#### Your goal:
Write out again each line of the material below, unchanged, from the first one to the line that holds "POT: 10k -> 5k".

___ Recorded information

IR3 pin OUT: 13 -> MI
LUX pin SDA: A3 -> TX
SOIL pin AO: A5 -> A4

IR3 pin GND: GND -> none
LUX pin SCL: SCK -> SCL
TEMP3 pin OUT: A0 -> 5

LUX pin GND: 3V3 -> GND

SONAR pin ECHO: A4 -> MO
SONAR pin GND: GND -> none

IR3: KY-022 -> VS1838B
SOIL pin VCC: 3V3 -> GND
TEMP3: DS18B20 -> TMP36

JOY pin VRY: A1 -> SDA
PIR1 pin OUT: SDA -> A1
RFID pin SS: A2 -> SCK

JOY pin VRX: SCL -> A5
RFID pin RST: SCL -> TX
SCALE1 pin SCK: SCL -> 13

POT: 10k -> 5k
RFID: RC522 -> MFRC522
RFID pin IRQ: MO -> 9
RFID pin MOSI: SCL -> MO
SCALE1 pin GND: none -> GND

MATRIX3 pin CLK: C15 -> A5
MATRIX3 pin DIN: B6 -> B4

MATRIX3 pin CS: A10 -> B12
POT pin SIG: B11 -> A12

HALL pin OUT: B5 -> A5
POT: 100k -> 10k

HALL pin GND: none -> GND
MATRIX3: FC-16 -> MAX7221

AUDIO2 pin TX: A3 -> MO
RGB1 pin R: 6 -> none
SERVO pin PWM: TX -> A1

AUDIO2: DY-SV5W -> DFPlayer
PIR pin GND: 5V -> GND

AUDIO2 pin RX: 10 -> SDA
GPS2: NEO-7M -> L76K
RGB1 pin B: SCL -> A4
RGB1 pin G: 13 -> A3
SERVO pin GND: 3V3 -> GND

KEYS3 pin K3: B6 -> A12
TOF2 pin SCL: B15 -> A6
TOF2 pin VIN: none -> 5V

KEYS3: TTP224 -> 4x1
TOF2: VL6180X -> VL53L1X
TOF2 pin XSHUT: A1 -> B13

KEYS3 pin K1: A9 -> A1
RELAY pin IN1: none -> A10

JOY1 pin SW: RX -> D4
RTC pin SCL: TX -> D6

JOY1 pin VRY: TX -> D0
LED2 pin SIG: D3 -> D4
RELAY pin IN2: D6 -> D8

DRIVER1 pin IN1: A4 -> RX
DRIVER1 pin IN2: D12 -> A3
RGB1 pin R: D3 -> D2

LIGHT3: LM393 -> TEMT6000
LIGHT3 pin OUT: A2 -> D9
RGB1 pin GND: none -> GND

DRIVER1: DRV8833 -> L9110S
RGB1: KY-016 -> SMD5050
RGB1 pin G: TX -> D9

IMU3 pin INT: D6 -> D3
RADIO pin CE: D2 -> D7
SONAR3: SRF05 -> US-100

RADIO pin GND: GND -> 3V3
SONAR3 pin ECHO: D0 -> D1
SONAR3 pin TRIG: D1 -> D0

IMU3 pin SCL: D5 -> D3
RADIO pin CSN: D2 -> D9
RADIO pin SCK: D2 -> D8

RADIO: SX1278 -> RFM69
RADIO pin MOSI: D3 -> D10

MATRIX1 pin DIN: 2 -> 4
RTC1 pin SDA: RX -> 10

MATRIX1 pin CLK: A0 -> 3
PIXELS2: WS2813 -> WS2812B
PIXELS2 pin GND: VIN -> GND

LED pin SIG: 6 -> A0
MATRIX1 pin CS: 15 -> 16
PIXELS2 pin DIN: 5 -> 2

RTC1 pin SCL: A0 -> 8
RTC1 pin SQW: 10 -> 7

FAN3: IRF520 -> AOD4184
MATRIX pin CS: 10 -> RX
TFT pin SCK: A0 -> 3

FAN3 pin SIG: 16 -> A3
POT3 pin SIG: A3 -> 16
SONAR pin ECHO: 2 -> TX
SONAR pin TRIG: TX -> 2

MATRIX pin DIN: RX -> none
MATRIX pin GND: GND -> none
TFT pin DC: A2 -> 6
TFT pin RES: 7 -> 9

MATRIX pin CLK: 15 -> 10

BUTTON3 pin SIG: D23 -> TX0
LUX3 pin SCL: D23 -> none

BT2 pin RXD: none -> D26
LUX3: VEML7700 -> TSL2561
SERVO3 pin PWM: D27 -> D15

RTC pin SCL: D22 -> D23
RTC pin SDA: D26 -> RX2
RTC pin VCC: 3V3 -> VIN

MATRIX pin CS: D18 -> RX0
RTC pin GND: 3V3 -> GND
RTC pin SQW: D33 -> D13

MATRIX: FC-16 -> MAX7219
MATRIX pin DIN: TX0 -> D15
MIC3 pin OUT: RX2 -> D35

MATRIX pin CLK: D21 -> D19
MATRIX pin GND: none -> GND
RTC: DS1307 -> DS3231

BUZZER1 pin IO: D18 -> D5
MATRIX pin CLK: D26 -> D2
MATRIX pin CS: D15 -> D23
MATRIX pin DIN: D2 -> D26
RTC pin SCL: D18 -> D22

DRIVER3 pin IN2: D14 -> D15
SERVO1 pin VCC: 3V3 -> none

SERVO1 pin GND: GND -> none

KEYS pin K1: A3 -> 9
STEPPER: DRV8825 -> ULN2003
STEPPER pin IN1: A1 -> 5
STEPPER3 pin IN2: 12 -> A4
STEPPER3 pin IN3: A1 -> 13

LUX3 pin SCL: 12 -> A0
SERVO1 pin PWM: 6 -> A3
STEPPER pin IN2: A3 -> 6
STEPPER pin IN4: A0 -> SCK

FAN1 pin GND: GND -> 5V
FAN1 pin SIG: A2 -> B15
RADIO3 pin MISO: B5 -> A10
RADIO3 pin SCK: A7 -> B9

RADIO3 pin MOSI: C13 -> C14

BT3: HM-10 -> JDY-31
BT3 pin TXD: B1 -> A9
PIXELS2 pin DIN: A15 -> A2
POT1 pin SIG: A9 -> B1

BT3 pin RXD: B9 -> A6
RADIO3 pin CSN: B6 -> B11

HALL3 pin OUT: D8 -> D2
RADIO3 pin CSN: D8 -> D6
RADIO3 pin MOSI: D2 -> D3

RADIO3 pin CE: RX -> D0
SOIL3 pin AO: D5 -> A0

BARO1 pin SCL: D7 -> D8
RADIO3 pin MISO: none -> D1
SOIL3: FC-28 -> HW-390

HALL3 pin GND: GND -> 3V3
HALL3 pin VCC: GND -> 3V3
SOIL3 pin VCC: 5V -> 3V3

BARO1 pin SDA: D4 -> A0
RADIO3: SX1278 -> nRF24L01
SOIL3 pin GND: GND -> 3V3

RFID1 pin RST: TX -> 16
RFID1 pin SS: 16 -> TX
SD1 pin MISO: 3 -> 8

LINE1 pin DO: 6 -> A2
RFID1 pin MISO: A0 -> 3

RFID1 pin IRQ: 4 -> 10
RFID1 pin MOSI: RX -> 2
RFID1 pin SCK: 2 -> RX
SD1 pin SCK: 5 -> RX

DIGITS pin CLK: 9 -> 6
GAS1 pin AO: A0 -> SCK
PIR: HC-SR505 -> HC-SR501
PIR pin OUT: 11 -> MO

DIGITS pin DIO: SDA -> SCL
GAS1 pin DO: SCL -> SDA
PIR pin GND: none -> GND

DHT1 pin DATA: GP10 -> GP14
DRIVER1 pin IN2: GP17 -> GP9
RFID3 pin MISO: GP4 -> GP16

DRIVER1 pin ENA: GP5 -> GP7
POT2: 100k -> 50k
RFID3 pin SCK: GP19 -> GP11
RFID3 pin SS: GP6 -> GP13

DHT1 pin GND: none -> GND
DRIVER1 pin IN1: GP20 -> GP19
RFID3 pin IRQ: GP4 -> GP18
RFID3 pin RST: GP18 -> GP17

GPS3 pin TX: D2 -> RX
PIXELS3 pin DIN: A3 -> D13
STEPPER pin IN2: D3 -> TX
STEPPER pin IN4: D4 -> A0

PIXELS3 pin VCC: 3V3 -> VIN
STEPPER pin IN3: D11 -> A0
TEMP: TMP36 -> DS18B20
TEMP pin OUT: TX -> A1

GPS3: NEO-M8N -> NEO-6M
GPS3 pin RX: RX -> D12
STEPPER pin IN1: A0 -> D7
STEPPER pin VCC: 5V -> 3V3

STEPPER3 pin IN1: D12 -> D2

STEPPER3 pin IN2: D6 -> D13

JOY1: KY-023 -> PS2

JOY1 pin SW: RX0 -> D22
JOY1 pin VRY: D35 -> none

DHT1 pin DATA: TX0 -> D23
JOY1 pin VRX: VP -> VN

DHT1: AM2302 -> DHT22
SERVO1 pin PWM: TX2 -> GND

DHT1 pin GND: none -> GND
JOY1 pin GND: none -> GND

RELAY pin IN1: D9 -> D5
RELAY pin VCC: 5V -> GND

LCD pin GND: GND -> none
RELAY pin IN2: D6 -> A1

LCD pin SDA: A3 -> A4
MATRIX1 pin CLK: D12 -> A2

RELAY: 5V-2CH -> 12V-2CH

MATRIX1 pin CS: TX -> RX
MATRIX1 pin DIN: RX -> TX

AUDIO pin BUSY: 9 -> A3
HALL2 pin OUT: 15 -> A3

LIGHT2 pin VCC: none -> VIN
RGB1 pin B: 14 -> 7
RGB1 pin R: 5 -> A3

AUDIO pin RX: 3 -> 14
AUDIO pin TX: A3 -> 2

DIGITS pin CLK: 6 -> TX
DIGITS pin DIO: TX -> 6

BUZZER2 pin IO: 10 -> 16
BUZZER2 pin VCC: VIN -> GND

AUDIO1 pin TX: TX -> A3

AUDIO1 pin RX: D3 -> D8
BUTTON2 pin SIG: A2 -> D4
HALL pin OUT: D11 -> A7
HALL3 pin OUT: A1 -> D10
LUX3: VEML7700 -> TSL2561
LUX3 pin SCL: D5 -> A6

______

#### Exercise response:
IR3 pin OUT: 13 -> MI
LUX pin SDA: A3 -> TX
SOIL pin AO: A5 -> A4

IR3 pin GND: GND -> none
LUX pin SCL: SCK -> SCL
TEMP3 pin OUT: A0 -> 5

LUX pin GND: 3V3 -> GND

SONAR pin ECHO: A4 -> MO
SONAR pin GND: GND -> none

IR3: KY-022 -> VS1838B
SOIL pin VCC: 3V3 -> GND
TEMP3: DS18B20 -> TMP36

JOY pin VRY: A1 -> SDA
PIR1 pin OUT: SDA -> A1
RFID pin SS: A2 -> SCK

JOY pin VRX: SCL -> A5
RFID pin RST: SCL -> TX
SCALE1 pin SCK: SCL -> 13

POT: 10k -> 5k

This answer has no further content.